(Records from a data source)

========

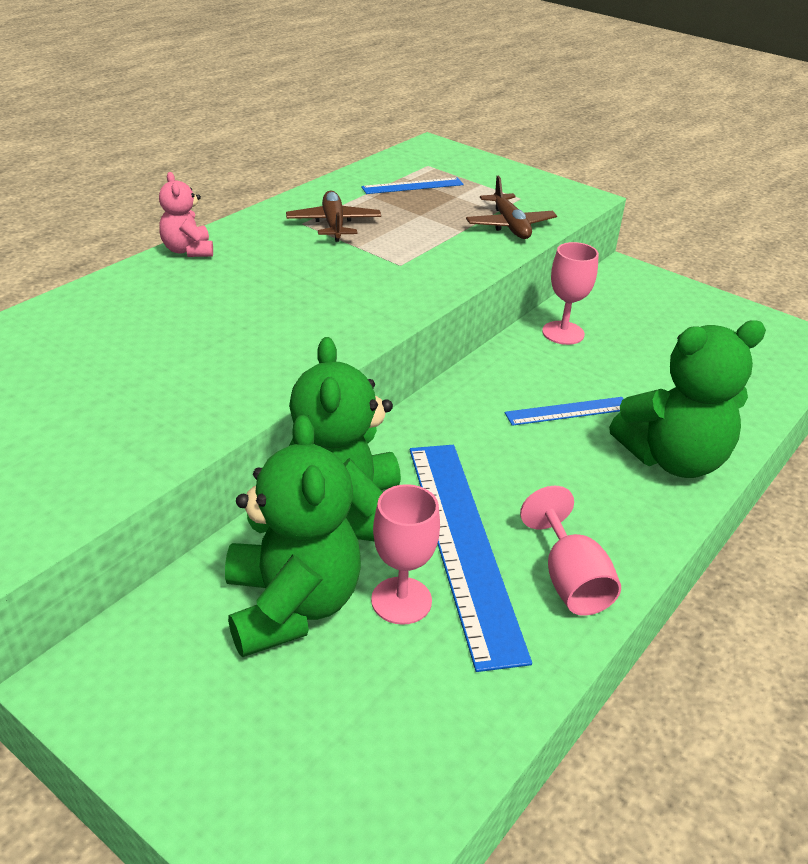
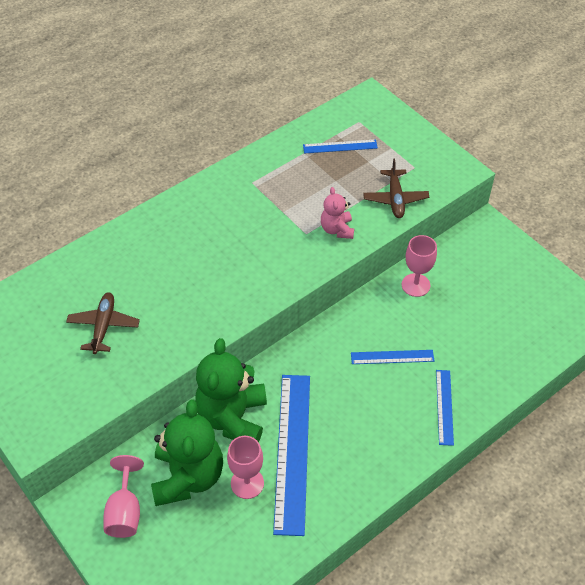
camera: 15 degrees right, 15 degrees up
(188, 250) = (172, 205): pink teddy bear -> pink teddy bear (337, 229)
(333, 224) = (273, 186): brown plane -> brown plane (103, 326)
(570, 580) = (345, 486): pink goblet -> pink goblet (125, 511)
(673, 459) = (444, 407): green teddy bear -> blue ruler

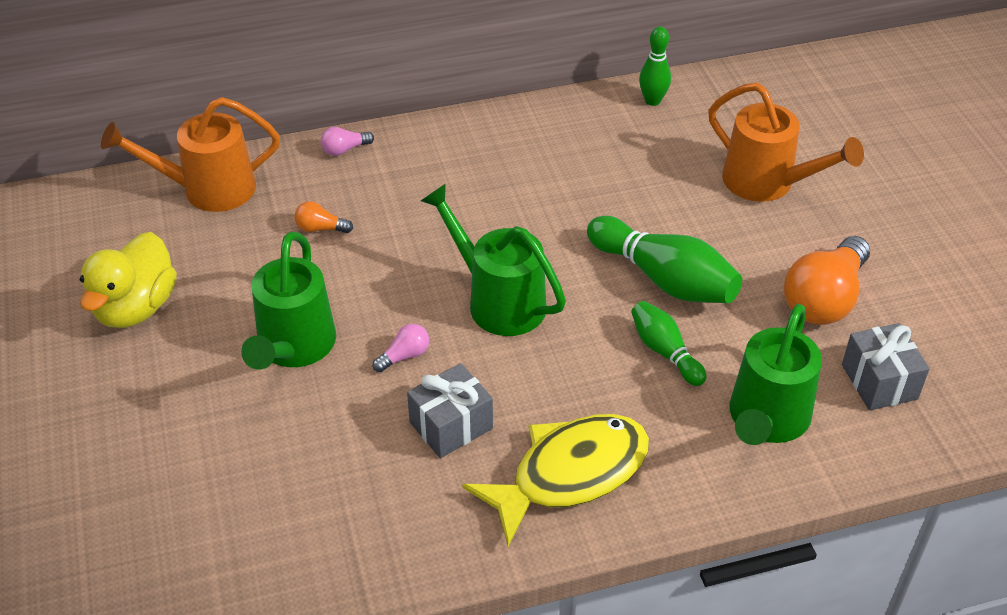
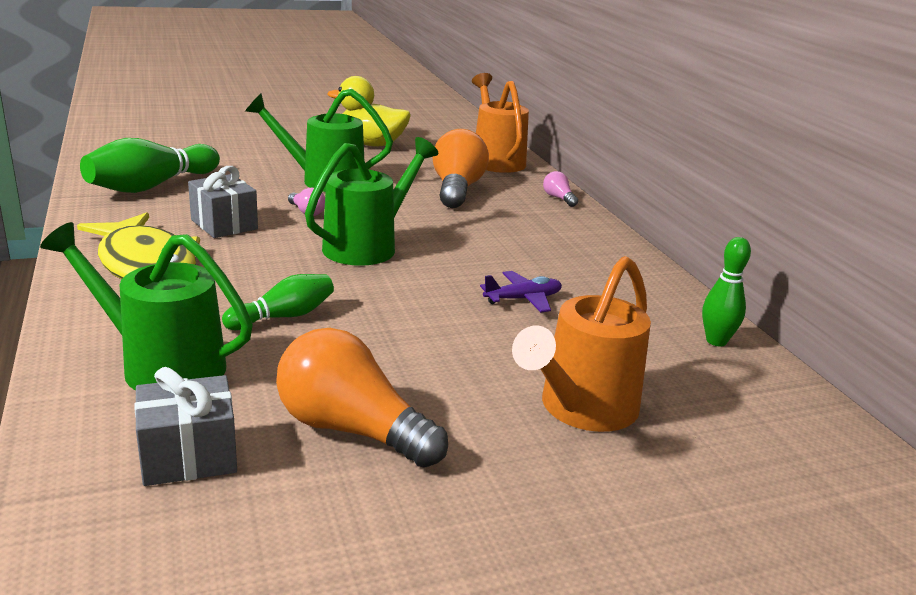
camera: 85 degrees right, 20 degrees down
(320, 228) = (457, 190): orange light bulb -> orange light bulb, size x2.23
(600, 198) = (523, 299): none -> purple plane
(664, 279) = (394, 324): green bowling pin -> green bowling pin (152, 186)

========

Your reply should be nothing but the lines from the one containing "camera: 85 degrees right, 20 degrees down" through the last line above, copied exactly; please include both ends.

__Your response__.
camera: 85 degrees right, 20 degrees down
(320, 228) = (457, 190): orange light bulb -> orange light bulb, size x2.23
(600, 198) = (523, 299): none -> purple plane
(664, 279) = (394, 324): green bowling pin -> green bowling pin (152, 186)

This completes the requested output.